» WORK TASK
Go to the line holding "none -> pink tile E6:F6 level 1" in the entries below and write out exactly every line down to and including the line holding "orange brick A3:A4".

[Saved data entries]
--
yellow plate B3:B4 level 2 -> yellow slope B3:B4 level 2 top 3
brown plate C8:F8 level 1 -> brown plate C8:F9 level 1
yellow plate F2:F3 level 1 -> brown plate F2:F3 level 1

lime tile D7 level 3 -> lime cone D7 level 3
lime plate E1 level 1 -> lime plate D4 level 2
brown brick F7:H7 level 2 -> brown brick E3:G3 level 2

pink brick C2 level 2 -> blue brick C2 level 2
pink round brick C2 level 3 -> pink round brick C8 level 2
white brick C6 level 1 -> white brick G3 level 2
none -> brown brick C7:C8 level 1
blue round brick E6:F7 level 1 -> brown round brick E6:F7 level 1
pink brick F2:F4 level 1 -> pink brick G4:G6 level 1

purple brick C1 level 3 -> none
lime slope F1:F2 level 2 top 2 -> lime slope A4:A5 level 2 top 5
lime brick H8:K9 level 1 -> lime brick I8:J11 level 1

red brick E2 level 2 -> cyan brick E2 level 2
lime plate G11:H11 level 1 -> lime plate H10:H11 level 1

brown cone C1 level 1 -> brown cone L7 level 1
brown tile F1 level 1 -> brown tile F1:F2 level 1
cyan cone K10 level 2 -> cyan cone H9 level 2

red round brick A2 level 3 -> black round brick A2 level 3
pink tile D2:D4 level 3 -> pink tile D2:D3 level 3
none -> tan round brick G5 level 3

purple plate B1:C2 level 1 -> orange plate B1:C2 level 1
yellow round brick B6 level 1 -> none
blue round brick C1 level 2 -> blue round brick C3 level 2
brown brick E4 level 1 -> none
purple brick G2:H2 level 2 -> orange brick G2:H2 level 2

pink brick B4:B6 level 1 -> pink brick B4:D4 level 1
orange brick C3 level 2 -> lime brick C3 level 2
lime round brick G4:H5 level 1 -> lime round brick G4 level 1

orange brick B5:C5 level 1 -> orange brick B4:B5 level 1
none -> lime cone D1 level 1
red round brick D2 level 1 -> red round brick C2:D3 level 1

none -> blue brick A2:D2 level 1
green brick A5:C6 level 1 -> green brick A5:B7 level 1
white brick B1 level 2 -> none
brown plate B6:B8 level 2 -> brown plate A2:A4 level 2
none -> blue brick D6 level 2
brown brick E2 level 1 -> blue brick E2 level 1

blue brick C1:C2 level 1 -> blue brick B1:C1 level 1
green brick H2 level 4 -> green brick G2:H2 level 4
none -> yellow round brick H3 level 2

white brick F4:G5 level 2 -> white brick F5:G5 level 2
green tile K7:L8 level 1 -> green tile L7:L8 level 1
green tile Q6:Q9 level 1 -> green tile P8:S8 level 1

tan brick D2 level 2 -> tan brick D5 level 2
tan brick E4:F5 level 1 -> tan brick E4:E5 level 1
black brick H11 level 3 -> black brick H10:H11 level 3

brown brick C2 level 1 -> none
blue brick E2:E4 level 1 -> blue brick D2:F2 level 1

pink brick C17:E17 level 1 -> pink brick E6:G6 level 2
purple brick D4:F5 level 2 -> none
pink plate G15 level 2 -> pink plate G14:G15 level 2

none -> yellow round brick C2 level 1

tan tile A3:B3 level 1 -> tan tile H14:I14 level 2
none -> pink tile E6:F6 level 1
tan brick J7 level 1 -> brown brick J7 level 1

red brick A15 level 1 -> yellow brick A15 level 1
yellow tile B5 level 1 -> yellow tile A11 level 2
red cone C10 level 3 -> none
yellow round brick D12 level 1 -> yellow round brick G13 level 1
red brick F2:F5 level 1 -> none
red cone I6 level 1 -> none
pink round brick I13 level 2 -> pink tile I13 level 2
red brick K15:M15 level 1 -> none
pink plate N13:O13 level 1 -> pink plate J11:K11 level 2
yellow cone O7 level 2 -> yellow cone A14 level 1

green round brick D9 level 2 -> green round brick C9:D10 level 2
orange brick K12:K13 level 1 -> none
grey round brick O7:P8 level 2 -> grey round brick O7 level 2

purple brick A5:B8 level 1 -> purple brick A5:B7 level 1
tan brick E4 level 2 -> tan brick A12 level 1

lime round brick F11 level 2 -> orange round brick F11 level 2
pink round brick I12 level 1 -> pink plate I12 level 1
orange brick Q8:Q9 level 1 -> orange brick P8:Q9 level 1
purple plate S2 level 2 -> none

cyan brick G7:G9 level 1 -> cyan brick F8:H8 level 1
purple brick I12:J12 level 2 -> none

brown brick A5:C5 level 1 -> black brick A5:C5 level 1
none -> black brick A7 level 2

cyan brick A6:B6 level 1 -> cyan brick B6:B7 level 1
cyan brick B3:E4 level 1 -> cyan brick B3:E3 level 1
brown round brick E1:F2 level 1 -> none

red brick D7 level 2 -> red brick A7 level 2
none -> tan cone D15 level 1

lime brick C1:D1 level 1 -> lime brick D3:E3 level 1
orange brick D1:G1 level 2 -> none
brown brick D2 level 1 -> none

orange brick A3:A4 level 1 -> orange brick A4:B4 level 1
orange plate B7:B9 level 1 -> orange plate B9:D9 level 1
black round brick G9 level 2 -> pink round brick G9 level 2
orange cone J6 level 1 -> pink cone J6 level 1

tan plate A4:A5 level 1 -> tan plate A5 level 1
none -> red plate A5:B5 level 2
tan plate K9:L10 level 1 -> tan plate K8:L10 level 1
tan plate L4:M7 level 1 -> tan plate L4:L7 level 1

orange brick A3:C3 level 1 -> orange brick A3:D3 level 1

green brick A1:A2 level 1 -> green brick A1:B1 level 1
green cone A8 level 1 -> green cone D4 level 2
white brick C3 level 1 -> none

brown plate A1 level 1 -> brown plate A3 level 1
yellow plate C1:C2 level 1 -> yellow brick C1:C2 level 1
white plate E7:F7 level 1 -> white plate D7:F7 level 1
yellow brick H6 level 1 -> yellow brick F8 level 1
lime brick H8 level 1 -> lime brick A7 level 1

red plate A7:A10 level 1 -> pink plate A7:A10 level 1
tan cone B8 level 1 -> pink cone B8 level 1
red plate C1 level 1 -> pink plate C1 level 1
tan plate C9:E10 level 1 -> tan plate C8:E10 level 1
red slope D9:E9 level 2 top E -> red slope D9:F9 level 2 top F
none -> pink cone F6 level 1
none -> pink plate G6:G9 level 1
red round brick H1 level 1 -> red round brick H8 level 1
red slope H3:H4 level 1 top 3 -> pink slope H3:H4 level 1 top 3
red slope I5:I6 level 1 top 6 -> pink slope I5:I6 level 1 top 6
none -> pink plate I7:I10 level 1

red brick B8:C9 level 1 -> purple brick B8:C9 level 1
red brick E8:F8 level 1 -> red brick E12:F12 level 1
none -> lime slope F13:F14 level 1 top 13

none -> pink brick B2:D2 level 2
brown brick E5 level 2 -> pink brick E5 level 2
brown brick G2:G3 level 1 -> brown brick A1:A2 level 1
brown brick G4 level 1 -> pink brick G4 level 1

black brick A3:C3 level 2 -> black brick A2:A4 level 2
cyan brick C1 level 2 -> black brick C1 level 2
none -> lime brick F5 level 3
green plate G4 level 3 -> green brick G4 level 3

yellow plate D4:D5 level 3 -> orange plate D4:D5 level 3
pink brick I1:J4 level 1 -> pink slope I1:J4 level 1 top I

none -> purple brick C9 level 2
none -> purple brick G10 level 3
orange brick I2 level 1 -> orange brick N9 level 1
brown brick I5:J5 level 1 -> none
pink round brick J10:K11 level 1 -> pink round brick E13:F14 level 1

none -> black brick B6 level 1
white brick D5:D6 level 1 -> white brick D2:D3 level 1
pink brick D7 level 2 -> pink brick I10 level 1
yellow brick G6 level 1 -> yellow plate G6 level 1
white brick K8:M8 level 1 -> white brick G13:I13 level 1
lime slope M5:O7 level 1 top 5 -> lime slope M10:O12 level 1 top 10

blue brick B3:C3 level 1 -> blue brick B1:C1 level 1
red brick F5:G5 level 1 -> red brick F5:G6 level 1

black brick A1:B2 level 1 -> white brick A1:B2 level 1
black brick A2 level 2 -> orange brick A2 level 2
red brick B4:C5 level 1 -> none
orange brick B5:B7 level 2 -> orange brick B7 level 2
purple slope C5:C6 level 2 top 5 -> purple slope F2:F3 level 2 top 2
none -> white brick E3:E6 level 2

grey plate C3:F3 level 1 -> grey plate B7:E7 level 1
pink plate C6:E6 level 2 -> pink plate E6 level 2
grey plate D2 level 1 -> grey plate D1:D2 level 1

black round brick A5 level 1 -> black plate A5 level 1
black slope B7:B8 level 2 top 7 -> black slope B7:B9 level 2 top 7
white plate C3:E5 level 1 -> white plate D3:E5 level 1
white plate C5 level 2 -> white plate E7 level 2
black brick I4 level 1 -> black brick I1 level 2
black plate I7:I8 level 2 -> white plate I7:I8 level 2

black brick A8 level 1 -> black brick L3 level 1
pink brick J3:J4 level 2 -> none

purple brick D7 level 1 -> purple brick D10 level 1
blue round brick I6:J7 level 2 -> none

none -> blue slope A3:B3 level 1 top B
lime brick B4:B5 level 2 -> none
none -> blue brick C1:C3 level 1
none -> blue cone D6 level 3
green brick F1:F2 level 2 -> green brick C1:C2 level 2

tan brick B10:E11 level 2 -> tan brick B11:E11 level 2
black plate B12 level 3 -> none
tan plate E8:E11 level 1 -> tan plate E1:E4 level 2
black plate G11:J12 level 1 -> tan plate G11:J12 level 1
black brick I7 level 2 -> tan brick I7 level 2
--
» ANSWER SPACE
none -> pink tile E6:F6 level 1
tan brick J7 level 1 -> brown brick J7 level 1

red brick A15 level 1 -> yellow brick A15 level 1
yellow tile B5 level 1 -> yellow tile A11 level 2
red cone C10 level 3 -> none
yellow round brick D12 level 1 -> yellow round brick G13 level 1
red brick F2:F5 level 1 -> none
red cone I6 level 1 -> none
pink round brick I13 level 2 -> pink tile I13 level 2
red brick K15:M15 level 1 -> none
pink plate N13:O13 level 1 -> pink plate J11:K11 level 2
yellow cone O7 level 2 -> yellow cone A14 level 1

green round brick D9 level 2 -> green round brick C9:D10 level 2
orange brick K12:K13 level 1 -> none
grey round brick O7:P8 level 2 -> grey round brick O7 level 2

purple brick A5:B8 level 1 -> purple brick A5:B7 level 1
tan brick E4 level 2 -> tan brick A12 level 1

lime round brick F11 level 2 -> orange round brick F11 level 2
pink round brick I12 level 1 -> pink plate I12 level 1
orange brick Q8:Q9 level 1 -> orange brick P8:Q9 level 1
purple plate S2 level 2 -> none

cyan brick G7:G9 level 1 -> cyan brick F8:H8 level 1
purple brick I12:J12 level 2 -> none

brown brick A5:C5 level 1 -> black brick A5:C5 level 1
none -> black brick A7 level 2

cyan brick A6:B6 level 1 -> cyan brick B6:B7 level 1
cyan brick B3:E4 level 1 -> cyan brick B3:E3 level 1
brown round brick E1:F2 level 1 -> none

red brick D7 level 2 -> red brick A7 level 2
none -> tan cone D15 level 1

lime brick C1:D1 level 1 -> lime brick D3:E3 level 1
orange brick D1:G1 level 2 -> none
brown brick D2 level 1 -> none

orange brick A3:A4 level 1 -> orange brick A4:B4 level 1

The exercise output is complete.